What to produce: Would you transcribe each entry that follows word for word, minus the images?

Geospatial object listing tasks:
◇ ◇ ◇

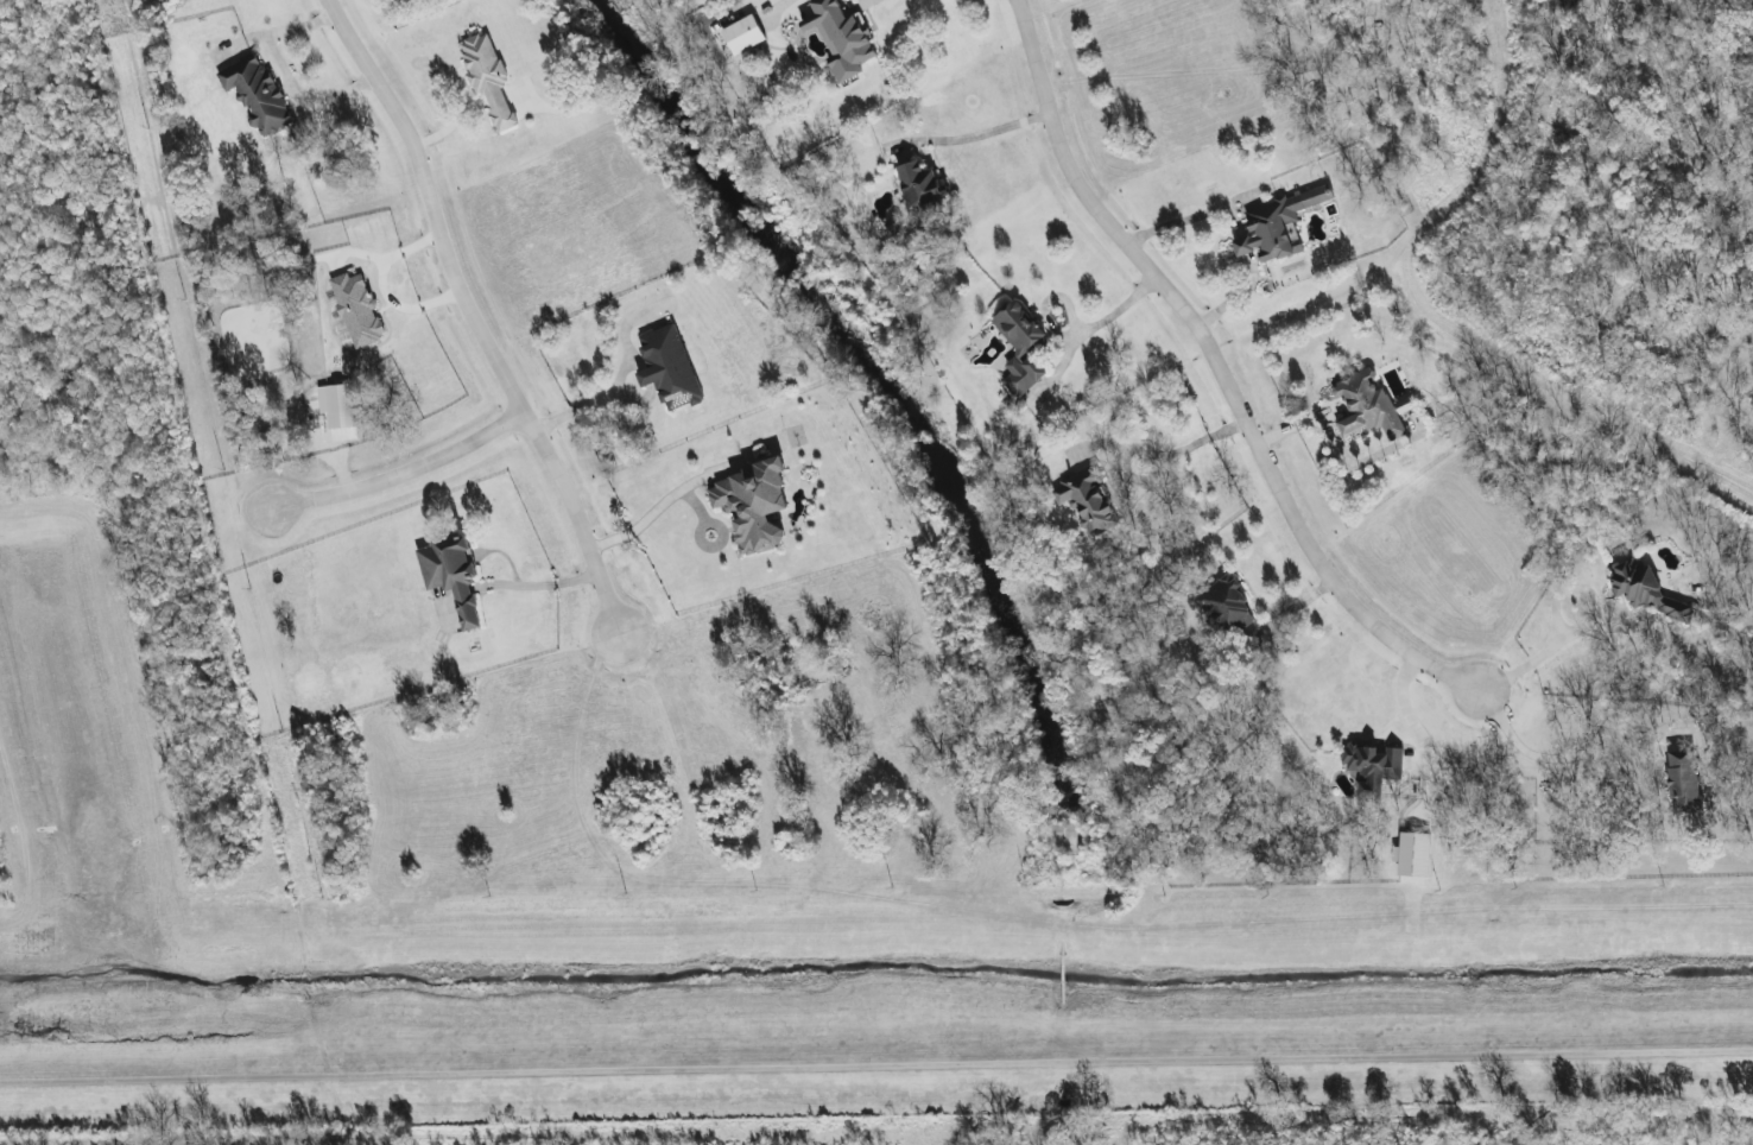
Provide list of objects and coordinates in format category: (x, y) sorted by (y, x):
road: (864, 2)
building: (743, 35)
building: (841, 38)
road: (286, 71)
building: (487, 78)
building: (256, 95)
road: (979, 129)
building: (919, 184)
road: (1190, 217)
building: (1278, 225)
road: (1241, 246)
road: (1232, 296)
building: (355, 310)
road: (473, 318)
road: (1096, 319)
building: (1021, 348)
building: (668, 368)
road: (1219, 371)
road: (586, 403)
building: (1369, 407)
river: (909, 409)
road: (1198, 451)
road: (405, 482)
building: (1089, 500)
building: (752, 506)
road: (645, 523)
building: (452, 579)
building: (1638, 585)
building: (1679, 610)
road: (1583, 626)
road: (1396, 709)
road: (1557, 756)
building: (1373, 767)
building: (1685, 781)
building: (1415, 856)
river: (1079, 995)
road: (379, 1114)
river: (1066, 1124)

◇ ◇ ◇

Written solution:
Provide list of objects and coordinates in format category: (x, y) sorted by (y, x):
road: (864, 2)
building: (743, 35)
building: (841, 38)
road: (286, 71)
building: (487, 78)
building: (256, 95)
road: (979, 129)
building: (919, 184)
road: (1190, 217)
building: (1278, 225)
road: (1241, 246)
road: (1232, 296)
building: (355, 310)
road: (473, 318)
road: (1096, 319)
building: (1021, 348)
building: (668, 368)
road: (1219, 371)
road: (586, 403)
building: (1369, 407)
river: (909, 409)
road: (1198, 451)
road: (405, 482)
building: (1089, 500)
building: (752, 506)
road: (645, 523)
building: (452, 579)
building: (1638, 585)
building: (1679, 610)
road: (1583, 626)
road: (1396, 709)
road: (1557, 756)
building: (1373, 767)
building: (1685, 781)
building: (1415, 856)
river: (1079, 995)
road: (379, 1114)
river: (1066, 1124)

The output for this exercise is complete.